(Stored data):
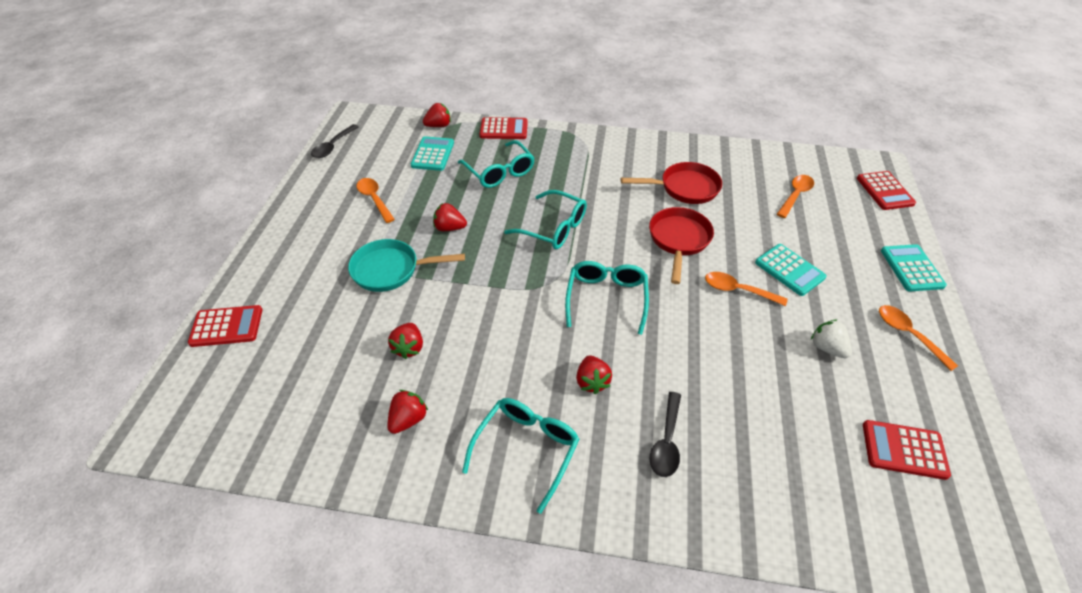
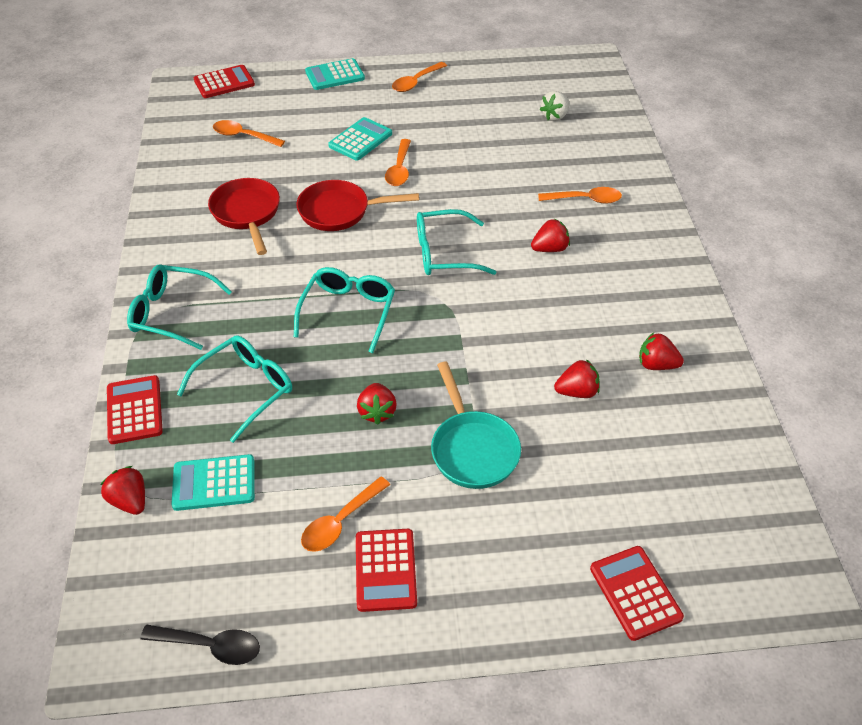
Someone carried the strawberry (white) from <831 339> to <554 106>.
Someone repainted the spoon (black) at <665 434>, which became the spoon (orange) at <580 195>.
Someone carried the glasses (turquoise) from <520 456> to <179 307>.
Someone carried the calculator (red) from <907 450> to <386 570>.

(What you have to do):
Leaving out the pictures, restate each line of the listing above verbatim, from the opening line to the line bearing "Someone carried the glasses", inclusive, and no more.

(Exercise answer):
Someone carried the strawberry (white) from <831 339> to <554 106>.
Someone repainted the spoon (black) at <665 434>, which became the spoon (orange) at <580 195>.
Someone carried the glasses (turquoise) from <520 456> to <179 307>.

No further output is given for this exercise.